### INSTRUCTIONS TO FOLLOW
Find the string "ball" in the records. Copy every line it appears in.

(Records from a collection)
Content starts
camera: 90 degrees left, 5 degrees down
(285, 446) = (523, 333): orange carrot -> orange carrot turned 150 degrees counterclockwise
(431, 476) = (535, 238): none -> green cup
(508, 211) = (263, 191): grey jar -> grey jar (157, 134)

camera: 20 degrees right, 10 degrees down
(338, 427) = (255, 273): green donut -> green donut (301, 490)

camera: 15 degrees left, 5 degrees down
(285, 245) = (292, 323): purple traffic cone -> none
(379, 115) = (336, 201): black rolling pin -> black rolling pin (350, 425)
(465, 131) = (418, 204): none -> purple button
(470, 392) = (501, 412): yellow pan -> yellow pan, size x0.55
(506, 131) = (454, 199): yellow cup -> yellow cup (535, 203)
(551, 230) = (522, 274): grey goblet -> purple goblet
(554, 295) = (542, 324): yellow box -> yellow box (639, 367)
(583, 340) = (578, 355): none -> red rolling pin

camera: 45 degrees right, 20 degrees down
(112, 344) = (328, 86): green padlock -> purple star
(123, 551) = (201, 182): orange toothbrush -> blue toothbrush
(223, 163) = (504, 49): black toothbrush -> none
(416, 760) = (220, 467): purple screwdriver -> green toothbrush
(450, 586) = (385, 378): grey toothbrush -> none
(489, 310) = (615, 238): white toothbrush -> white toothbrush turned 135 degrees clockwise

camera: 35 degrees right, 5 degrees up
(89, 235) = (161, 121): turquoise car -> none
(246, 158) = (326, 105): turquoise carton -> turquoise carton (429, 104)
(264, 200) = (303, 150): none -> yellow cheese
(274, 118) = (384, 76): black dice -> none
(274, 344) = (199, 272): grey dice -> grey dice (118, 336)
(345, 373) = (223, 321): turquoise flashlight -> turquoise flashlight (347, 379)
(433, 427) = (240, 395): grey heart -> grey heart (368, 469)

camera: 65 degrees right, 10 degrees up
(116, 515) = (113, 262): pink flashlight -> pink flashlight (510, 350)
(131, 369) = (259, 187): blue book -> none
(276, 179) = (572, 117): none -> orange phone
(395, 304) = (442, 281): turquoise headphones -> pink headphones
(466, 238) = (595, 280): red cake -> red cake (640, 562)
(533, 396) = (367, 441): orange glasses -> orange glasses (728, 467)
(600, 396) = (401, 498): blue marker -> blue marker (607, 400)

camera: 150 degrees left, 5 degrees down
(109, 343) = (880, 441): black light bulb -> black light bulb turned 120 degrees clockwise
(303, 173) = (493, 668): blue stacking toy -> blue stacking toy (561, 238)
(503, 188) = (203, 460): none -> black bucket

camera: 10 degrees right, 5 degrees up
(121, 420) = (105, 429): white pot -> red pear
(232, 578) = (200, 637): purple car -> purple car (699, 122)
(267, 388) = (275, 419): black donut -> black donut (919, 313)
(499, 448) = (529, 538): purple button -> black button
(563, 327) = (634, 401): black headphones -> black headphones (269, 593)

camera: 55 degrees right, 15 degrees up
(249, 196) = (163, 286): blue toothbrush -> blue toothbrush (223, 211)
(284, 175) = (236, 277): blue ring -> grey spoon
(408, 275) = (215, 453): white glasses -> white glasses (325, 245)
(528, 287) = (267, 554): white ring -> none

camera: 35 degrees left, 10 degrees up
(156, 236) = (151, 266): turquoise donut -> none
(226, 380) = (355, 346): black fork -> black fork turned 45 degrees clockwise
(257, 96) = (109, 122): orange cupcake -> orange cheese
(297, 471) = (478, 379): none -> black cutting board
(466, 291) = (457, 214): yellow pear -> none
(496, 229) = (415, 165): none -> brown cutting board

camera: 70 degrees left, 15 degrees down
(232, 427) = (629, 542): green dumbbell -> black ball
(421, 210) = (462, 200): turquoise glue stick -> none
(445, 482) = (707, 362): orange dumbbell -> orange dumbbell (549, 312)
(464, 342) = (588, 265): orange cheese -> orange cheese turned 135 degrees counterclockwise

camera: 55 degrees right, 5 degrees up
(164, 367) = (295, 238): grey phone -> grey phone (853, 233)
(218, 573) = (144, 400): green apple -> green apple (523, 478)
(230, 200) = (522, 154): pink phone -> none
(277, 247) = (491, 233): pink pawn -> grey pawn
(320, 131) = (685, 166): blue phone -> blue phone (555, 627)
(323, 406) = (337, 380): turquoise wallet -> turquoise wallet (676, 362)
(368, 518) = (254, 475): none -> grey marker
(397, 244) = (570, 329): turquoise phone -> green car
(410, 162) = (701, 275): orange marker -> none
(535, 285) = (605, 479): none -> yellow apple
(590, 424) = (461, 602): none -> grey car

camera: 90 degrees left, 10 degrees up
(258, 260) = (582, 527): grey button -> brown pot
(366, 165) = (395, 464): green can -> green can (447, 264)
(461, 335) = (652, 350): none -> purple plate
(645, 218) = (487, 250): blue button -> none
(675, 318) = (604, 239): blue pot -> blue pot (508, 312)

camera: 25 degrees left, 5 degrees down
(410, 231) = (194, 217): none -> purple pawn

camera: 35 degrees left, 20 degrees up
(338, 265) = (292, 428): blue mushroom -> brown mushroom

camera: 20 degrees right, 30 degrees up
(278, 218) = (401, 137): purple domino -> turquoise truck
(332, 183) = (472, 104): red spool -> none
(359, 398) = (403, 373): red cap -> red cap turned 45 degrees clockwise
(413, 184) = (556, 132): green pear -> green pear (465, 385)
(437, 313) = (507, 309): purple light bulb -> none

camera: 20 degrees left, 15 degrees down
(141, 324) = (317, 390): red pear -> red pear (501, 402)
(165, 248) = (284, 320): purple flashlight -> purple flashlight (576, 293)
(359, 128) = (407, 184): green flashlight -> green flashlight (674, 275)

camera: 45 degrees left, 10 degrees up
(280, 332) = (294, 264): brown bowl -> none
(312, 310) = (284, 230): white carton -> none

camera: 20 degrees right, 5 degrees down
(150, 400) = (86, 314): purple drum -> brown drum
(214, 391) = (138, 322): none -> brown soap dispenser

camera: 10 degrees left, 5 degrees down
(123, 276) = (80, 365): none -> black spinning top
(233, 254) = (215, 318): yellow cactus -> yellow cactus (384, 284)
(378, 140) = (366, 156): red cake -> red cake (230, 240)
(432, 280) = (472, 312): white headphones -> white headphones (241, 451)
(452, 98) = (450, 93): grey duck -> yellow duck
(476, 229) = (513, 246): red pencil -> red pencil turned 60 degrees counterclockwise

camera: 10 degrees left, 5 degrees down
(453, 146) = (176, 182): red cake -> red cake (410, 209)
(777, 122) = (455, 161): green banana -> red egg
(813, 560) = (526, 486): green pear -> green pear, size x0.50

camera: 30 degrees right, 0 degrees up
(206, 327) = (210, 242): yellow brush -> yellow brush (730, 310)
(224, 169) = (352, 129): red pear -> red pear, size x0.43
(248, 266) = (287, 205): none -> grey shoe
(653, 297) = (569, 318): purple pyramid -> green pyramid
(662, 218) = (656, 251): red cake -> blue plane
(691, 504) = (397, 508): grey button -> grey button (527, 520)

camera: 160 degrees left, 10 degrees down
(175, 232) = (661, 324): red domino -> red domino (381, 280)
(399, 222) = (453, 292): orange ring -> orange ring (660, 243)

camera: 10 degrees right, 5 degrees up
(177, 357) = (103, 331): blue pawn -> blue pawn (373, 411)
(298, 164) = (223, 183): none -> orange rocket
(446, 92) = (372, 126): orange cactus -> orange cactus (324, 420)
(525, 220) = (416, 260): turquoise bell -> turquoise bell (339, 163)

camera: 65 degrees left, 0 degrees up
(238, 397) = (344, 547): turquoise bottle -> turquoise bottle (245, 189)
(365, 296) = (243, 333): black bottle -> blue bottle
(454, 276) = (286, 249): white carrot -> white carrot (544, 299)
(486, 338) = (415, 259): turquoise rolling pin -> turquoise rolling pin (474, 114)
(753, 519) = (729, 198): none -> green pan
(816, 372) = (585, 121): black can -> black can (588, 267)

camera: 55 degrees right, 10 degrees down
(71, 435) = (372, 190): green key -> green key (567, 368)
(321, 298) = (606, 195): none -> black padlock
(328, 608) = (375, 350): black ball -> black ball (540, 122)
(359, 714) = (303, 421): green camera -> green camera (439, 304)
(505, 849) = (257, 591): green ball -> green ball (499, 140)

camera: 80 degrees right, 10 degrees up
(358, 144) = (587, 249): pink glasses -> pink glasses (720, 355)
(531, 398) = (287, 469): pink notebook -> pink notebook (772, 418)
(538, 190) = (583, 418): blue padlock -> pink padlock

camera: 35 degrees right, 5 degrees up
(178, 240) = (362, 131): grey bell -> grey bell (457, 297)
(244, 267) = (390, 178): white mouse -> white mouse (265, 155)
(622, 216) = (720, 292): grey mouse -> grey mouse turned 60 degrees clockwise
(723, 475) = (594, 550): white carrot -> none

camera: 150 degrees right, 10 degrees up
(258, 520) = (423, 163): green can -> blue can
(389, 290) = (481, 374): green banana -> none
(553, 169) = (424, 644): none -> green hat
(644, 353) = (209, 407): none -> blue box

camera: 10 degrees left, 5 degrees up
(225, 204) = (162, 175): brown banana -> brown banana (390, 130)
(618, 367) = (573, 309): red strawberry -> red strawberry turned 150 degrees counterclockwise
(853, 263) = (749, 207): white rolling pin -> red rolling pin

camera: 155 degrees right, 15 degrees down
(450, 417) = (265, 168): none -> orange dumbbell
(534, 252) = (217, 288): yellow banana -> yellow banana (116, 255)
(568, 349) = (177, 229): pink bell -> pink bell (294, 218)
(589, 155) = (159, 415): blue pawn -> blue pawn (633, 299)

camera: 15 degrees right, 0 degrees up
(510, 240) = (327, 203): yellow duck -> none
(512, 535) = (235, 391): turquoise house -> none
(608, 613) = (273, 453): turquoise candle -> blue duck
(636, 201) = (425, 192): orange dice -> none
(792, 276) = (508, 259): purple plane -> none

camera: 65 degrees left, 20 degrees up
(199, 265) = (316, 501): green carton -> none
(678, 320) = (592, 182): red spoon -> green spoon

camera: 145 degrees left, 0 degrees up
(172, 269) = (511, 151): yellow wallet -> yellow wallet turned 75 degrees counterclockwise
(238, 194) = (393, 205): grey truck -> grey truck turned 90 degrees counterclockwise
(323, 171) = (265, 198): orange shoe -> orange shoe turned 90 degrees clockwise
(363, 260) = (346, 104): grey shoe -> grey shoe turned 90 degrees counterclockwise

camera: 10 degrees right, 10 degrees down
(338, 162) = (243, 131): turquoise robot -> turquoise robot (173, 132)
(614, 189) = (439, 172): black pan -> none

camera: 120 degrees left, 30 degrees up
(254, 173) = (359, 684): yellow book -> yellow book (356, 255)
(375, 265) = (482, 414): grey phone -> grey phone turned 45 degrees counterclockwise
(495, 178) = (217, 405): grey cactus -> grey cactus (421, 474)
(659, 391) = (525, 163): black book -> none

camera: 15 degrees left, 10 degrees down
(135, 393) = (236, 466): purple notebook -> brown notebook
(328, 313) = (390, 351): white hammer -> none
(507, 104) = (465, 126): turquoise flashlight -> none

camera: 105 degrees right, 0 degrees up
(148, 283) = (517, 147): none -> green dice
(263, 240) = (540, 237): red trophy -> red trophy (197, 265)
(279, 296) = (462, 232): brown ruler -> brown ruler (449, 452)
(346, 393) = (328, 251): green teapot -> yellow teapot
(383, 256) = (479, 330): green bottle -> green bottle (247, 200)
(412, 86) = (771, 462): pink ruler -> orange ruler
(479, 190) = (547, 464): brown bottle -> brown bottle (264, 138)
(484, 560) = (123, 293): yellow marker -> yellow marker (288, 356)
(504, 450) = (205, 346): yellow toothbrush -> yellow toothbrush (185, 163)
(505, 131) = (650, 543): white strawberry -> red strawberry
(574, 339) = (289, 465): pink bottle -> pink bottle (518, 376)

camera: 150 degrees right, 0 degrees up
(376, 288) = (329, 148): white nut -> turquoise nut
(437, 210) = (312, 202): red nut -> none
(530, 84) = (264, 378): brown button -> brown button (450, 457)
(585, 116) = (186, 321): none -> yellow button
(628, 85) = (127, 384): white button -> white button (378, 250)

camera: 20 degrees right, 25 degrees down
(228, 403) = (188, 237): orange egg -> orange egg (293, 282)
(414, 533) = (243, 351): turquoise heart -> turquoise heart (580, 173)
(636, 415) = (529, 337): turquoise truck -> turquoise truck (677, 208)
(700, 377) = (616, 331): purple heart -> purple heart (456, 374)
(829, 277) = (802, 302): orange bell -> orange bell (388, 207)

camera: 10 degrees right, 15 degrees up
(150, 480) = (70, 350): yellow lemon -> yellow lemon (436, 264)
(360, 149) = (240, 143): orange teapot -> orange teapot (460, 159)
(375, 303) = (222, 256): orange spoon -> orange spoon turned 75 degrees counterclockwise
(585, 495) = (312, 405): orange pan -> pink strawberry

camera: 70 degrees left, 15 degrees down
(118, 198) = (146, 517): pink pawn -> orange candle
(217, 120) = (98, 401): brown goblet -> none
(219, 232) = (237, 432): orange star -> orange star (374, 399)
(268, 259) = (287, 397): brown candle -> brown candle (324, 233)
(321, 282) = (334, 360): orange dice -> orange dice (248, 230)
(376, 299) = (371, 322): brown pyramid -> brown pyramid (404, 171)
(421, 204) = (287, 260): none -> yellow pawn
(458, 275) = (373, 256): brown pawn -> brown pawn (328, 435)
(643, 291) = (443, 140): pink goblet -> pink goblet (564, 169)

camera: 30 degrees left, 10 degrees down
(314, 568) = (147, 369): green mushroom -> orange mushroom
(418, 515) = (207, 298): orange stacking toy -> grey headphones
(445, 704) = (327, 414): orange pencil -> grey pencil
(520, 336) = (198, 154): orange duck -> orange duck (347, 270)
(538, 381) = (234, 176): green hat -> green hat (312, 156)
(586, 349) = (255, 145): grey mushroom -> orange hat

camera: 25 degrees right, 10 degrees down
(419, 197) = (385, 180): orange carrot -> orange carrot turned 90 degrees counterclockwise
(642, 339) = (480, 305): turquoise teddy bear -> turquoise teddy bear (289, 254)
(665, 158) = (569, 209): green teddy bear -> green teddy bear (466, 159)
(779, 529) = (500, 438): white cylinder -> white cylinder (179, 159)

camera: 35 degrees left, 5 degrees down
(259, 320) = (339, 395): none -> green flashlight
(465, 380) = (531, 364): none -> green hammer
Content ends
### REPLY
(232, 427) = (629, 542): green dumbbell -> black ball
(328, 608) = (375, 350): black ball -> black ball (540, 122)
(505, 849) = (257, 591): green ball -> green ball (499, 140)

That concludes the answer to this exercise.